What you should do ▸ Every single entry should be printed exactly.

Material provided ▸

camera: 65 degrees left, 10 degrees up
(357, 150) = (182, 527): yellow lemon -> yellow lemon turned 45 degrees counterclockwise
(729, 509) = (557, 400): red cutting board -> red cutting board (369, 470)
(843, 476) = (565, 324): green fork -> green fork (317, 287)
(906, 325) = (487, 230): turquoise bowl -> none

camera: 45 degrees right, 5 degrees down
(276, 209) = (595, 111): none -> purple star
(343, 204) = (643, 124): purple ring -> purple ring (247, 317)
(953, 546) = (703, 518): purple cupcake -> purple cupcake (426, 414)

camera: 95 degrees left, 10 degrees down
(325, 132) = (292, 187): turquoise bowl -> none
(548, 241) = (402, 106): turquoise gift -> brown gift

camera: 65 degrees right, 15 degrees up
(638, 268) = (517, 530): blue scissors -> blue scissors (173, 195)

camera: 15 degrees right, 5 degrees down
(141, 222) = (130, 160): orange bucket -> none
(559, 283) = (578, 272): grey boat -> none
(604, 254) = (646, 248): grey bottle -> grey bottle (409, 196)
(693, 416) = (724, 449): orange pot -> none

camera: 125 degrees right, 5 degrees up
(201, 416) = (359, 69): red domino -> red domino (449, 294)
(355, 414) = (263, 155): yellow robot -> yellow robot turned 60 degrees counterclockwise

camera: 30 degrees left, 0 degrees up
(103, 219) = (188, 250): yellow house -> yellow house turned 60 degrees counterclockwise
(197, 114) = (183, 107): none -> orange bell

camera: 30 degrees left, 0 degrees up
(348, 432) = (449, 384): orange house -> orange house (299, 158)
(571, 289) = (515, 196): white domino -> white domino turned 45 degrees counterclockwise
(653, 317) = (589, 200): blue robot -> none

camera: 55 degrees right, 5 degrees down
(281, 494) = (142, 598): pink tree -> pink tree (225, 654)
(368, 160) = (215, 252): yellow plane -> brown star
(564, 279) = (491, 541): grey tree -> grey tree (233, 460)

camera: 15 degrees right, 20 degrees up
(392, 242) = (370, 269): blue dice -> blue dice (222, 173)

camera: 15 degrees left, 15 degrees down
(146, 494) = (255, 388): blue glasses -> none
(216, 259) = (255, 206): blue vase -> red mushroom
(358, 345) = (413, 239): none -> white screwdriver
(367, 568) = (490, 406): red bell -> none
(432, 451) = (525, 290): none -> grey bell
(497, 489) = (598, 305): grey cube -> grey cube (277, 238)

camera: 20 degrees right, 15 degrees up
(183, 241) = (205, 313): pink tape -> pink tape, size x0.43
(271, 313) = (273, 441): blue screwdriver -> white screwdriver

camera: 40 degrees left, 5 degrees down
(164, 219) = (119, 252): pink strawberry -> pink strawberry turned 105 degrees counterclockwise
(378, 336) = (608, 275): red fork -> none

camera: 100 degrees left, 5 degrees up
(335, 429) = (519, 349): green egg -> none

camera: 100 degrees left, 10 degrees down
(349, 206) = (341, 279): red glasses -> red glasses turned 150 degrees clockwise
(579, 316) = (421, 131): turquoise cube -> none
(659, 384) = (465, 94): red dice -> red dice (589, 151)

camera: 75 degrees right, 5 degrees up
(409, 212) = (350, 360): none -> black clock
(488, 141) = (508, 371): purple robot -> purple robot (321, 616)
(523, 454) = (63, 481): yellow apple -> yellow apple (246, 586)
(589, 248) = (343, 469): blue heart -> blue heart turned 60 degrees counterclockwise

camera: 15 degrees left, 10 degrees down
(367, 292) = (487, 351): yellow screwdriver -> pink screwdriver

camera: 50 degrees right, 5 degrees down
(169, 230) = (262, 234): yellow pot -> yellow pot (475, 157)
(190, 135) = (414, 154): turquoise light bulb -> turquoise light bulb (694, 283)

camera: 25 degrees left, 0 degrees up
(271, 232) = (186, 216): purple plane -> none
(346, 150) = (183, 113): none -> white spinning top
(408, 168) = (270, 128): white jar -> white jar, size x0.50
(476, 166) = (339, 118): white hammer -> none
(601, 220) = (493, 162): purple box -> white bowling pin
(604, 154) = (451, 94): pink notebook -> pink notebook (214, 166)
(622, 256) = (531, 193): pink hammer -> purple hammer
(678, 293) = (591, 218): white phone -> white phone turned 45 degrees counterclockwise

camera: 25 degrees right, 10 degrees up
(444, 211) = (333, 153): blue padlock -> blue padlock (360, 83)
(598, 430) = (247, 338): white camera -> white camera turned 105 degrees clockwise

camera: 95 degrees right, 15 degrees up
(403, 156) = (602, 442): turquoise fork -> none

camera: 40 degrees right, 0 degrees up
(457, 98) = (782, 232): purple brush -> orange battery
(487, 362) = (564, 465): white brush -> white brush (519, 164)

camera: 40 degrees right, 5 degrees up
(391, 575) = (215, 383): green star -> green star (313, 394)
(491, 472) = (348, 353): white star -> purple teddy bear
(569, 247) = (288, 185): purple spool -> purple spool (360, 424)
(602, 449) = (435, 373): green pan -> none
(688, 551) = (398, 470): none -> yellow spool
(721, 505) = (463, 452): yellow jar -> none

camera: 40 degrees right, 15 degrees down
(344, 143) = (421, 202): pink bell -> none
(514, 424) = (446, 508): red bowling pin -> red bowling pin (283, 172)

Answer for the task ▸
camera: 65 degrees left, 10 degrees up
(357, 150) = (182, 527): yellow lemon -> yellow lemon turned 45 degrees counterclockwise
(729, 509) = (557, 400): red cutting board -> red cutting board (369, 470)
(843, 476) = (565, 324): green fork -> green fork (317, 287)
(906, 325) = (487, 230): turquoise bowl -> none

camera: 45 degrees right, 5 degrees down
(276, 209) = (595, 111): none -> purple star
(343, 204) = (643, 124): purple ring -> purple ring (247, 317)
(953, 546) = (703, 518): purple cupcake -> purple cupcake (426, 414)

camera: 95 degrees left, 10 degrees down
(325, 132) = (292, 187): turquoise bowl -> none
(548, 241) = (402, 106): turquoise gift -> brown gift

camera: 65 degrees right, 15 degrees up
(638, 268) = (517, 530): blue scissors -> blue scissors (173, 195)

camera: 15 degrees right, 5 degrees down
(141, 222) = (130, 160): orange bucket -> none
(559, 283) = (578, 272): grey boat -> none
(604, 254) = (646, 248): grey bottle -> grey bottle (409, 196)
(693, 416) = (724, 449): orange pot -> none

camera: 125 degrees right, 5 degrees up
(201, 416) = (359, 69): red domino -> red domino (449, 294)
(355, 414) = (263, 155): yellow robot -> yellow robot turned 60 degrees counterclockwise

camera: 30 degrees left, 0 degrees up
(103, 219) = (188, 250): yellow house -> yellow house turned 60 degrees counterclockwise
(197, 114) = (183, 107): none -> orange bell

camera: 30 degrees left, 0 degrees up
(348, 432) = (449, 384): orange house -> orange house (299, 158)
(571, 289) = (515, 196): white domino -> white domino turned 45 degrees counterclockwise
(653, 317) = (589, 200): blue robot -> none

camera: 55 degrees right, 5 degrees down
(281, 494) = (142, 598): pink tree -> pink tree (225, 654)
(368, 160) = (215, 252): yellow plane -> brown star
(564, 279) = (491, 541): grey tree -> grey tree (233, 460)

camera: 15 degrees right, 20 degrees up
(392, 242) = (370, 269): blue dice -> blue dice (222, 173)

camera: 15 degrees left, 15 degrees down
(146, 494) = (255, 388): blue glasses -> none
(216, 259) = (255, 206): blue vase -> red mushroom
(358, 345) = (413, 239): none -> white screwdriver
(367, 568) = (490, 406): red bell -> none
(432, 451) = (525, 290): none -> grey bell
(497, 489) = (598, 305): grey cube -> grey cube (277, 238)

camera: 20 degrees right, 15 degrees up
(183, 241) = (205, 313): pink tape -> pink tape, size x0.43
(271, 313) = (273, 441): blue screwdriver -> white screwdriver

camera: 40 degrees left, 5 degrees down
(164, 219) = (119, 252): pink strawberry -> pink strawberry turned 105 degrees counterclockwise
(378, 336) = (608, 275): red fork -> none

camera: 100 degrees left, 5 degrees up
(335, 429) = (519, 349): green egg -> none

camera: 100 degrees left, 10 degrees down
(349, 206) = (341, 279): red glasses -> red glasses turned 150 degrees clockwise
(579, 316) = (421, 131): turquoise cube -> none
(659, 384) = (465, 94): red dice -> red dice (589, 151)

camera: 75 degrees right, 5 degrees up
(409, 212) = (350, 360): none -> black clock
(488, 141) = (508, 371): purple robot -> purple robot (321, 616)
(523, 454) = (63, 481): yellow apple -> yellow apple (246, 586)
(589, 248) = (343, 469): blue heart -> blue heart turned 60 degrees counterclockwise

camera: 15 degrees left, 10 degrees down
(367, 292) = (487, 351): yellow screwdriver -> pink screwdriver

camera: 50 degrees right, 5 degrees down
(169, 230) = (262, 234): yellow pot -> yellow pot (475, 157)
(190, 135) = (414, 154): turquoise light bulb -> turquoise light bulb (694, 283)

camera: 25 degrees left, 0 degrees up
(271, 232) = (186, 216): purple plane -> none
(346, 150) = (183, 113): none -> white spinning top
(408, 168) = (270, 128): white jar -> white jar, size x0.50
(476, 166) = (339, 118): white hammer -> none
(601, 220) = (493, 162): purple box -> white bowling pin
(604, 154) = (451, 94): pink notebook -> pink notebook (214, 166)
(622, 256) = (531, 193): pink hammer -> purple hammer
(678, 293) = (591, 218): white phone -> white phone turned 45 degrees counterclockwise

camera: 25 degrees right, 10 degrees up
(444, 211) = (333, 153): blue padlock -> blue padlock (360, 83)
(598, 430) = (247, 338): white camera -> white camera turned 105 degrees clockwise

camera: 95 degrees right, 15 degrees up
(403, 156) = (602, 442): turquoise fork -> none

camera: 40 degrees right, 0 degrees up
(457, 98) = (782, 232): purple brush -> orange battery
(487, 362) = (564, 465): white brush -> white brush (519, 164)

camera: 40 degrees right, 5 degrees up
(391, 575) = (215, 383): green star -> green star (313, 394)
(491, 472) = (348, 353): white star -> purple teddy bear
(569, 247) = (288, 185): purple spool -> purple spool (360, 424)
(602, 449) = (435, 373): green pan -> none
(688, 551) = (398, 470): none -> yellow spool
(721, 505) = (463, 452): yellow jar -> none

camera: 40 degrees right, 15 degrees down
(344, 143) = (421, 202): pink bell -> none
(514, 424) = (446, 508): red bowling pin -> red bowling pin (283, 172)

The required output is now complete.